## About this task:
Find the line with "bęben/czarny 91 428" in the records below. Output exactly from there until after the line with "- → talerz/czarny 384 91 492 150", without pictures.

(Coordinate-based change listings)
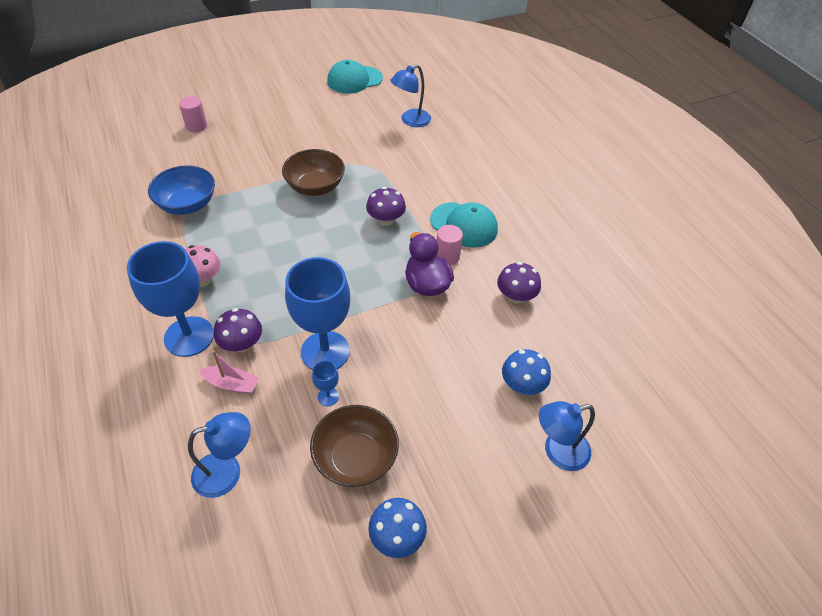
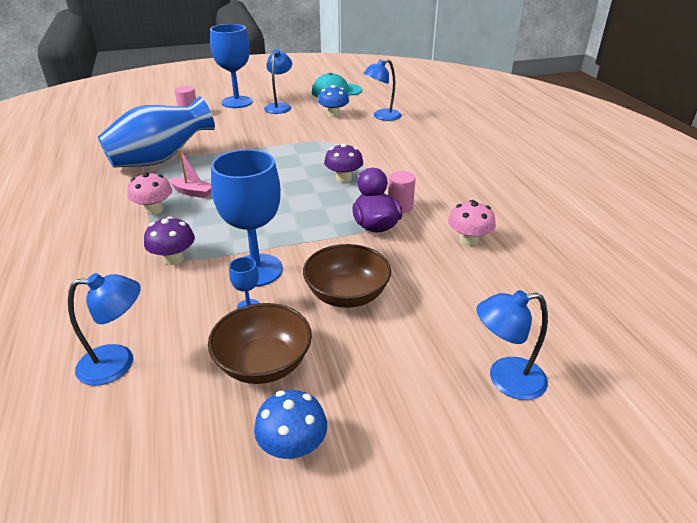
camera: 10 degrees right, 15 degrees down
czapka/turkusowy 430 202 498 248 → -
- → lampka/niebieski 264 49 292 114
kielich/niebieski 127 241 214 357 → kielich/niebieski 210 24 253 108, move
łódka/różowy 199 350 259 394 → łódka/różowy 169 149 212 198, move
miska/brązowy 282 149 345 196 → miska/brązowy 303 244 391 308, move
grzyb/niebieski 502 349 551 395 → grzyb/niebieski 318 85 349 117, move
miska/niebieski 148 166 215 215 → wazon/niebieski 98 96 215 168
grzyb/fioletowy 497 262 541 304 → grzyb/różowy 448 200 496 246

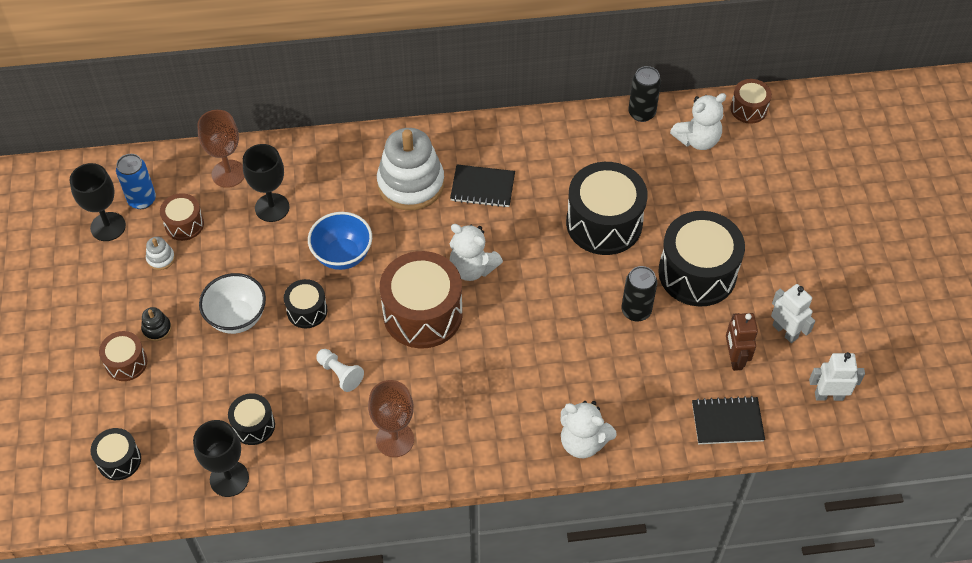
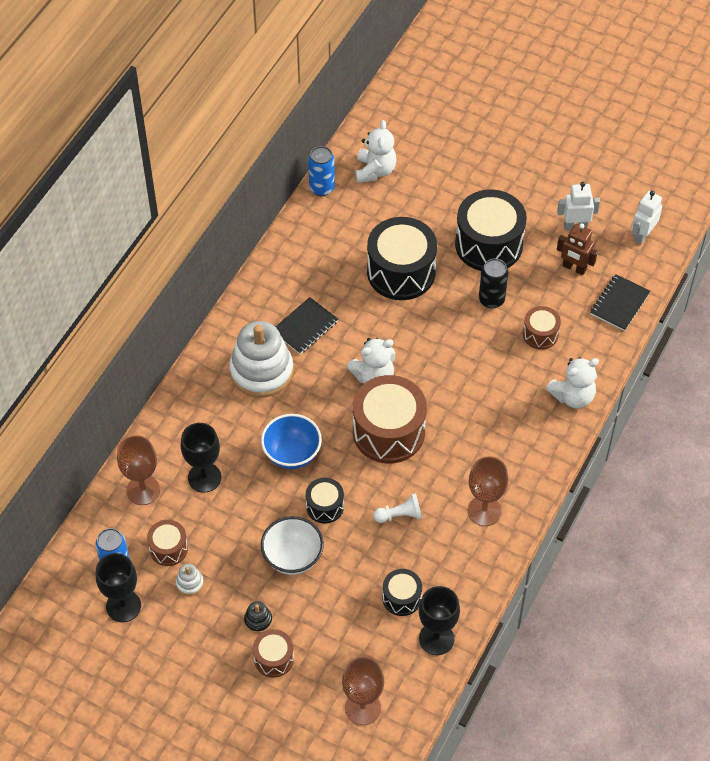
camera: 55 degrees left, 0 degrees up
bęben/brązowy 730 79 772 124 → bęben/brązowy 523 306 561 349, move
bęben/czarny 91 428 141 480 → kielich/brązowy 342 657 384 725
puszka/czarny 628 66 661 122 → puszka/niebieski 308 146 335 196

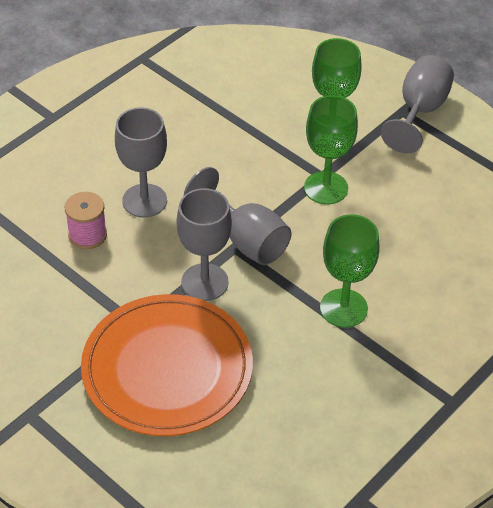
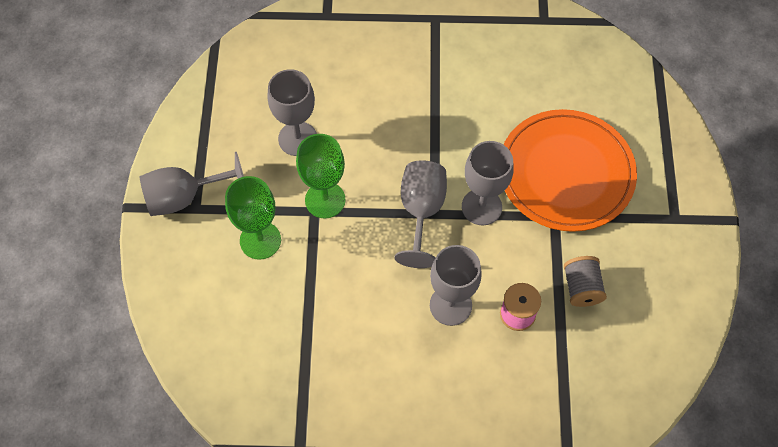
camera: 130 degrees left, 15 degrees up
kielich/zielony 320 214 380 328 → -
- → kielich/szary 267 69 317 156
- → szpulka/szary 564 256 607 307

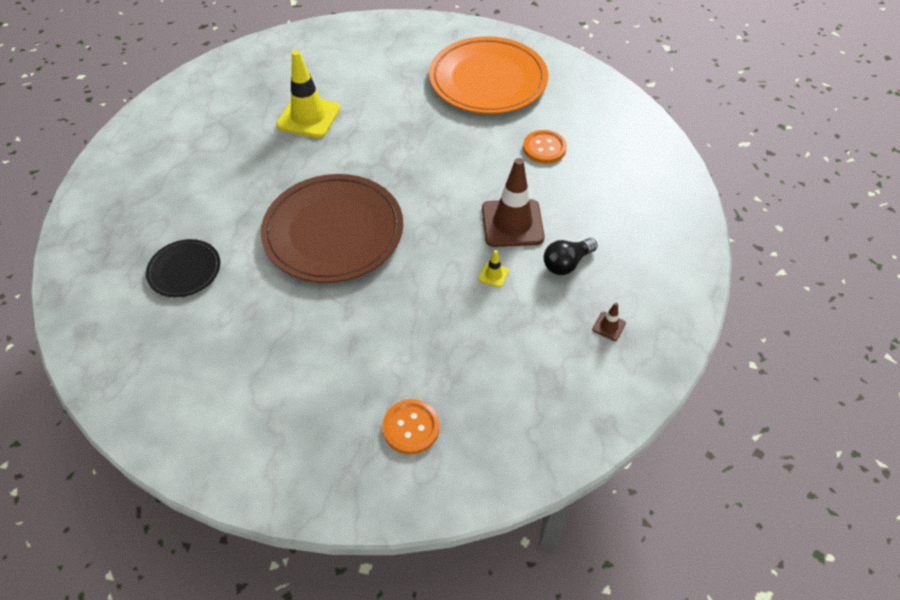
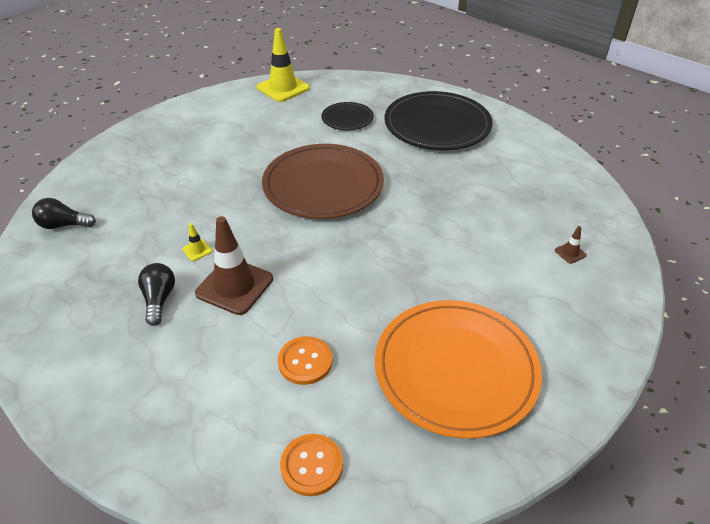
camera: 120 degrees right, 10 degrees down
- → żarówka/czarny 32 198 96 229
- → talerz/czarny 384 91 492 150
pachołek/żółty 276 50 340 138 → pachołek/żółty 257 28 310 102, move
guzik/pomarańczowy 382 399 440 454 → guzik/pomarańczowy 280 434 343 496, move
pachołek/brązowy 592 303 626 341 → pachołek/brązowy 555 226 587 264, move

## Response:
bęben/czarny 91 428 141 480 → kielich/brązowy 342 657 384 725
puszka/czarny 628 66 661 122 → puszka/niebieski 308 146 335 196

camera: 130 degrees left, 15 degrees up
kielich/zielony 320 214 380 328 → -
- → kielich/szary 267 69 317 156
- → szpulka/szary 564 256 607 307

camera: 120 degrees right, 10 degrees down
- → żarówka/czarny 32 198 96 229
- → talerz/czarny 384 91 492 150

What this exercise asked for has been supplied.